> [Task to carry out]: Go through the listing below and repeat it exactly, dropping the pictures.

☆ ☆ ☆

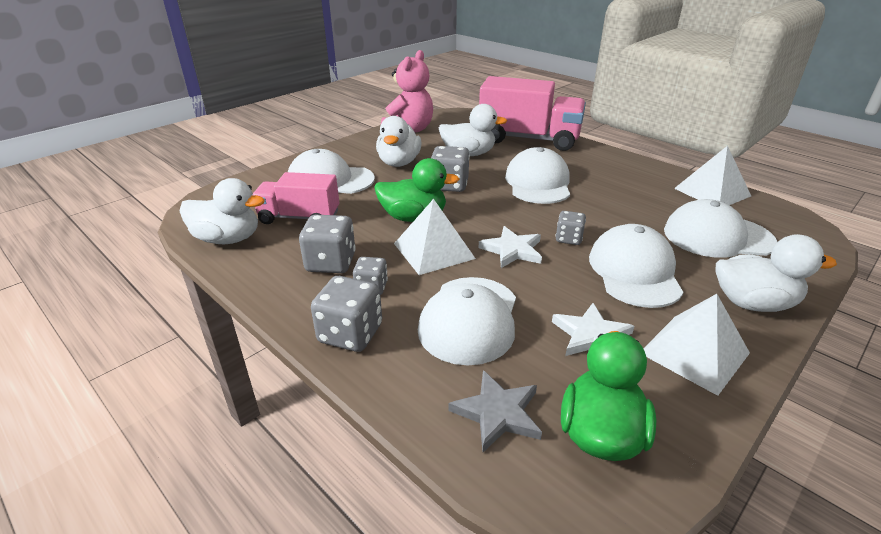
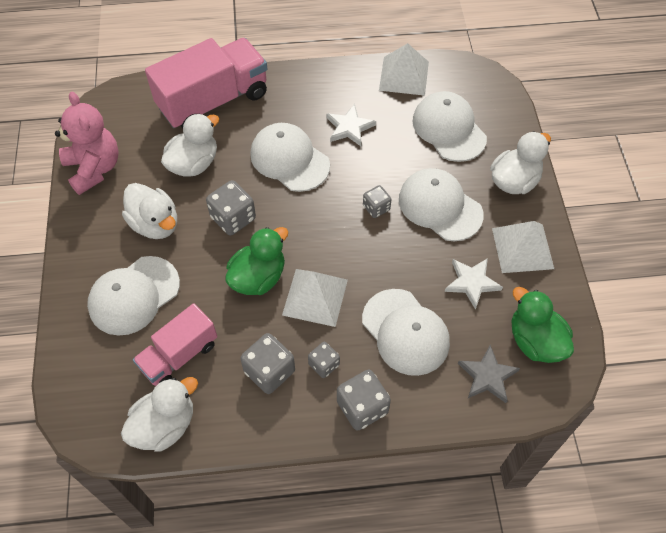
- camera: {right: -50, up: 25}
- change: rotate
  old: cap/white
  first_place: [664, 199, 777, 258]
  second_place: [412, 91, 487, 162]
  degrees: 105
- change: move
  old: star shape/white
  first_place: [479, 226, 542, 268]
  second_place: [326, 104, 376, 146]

☆ ☆ ☆

> [Answer to this exercise]:
- camera: {right: -50, up: 25}
- change: rotate
  old: cap/white
  first_place: [664, 199, 777, 258]
  second_place: [412, 91, 487, 162]
  degrees: 105
- change: move
  old: star shape/white
  first_place: [479, 226, 542, 268]
  second_place: [326, 104, 376, 146]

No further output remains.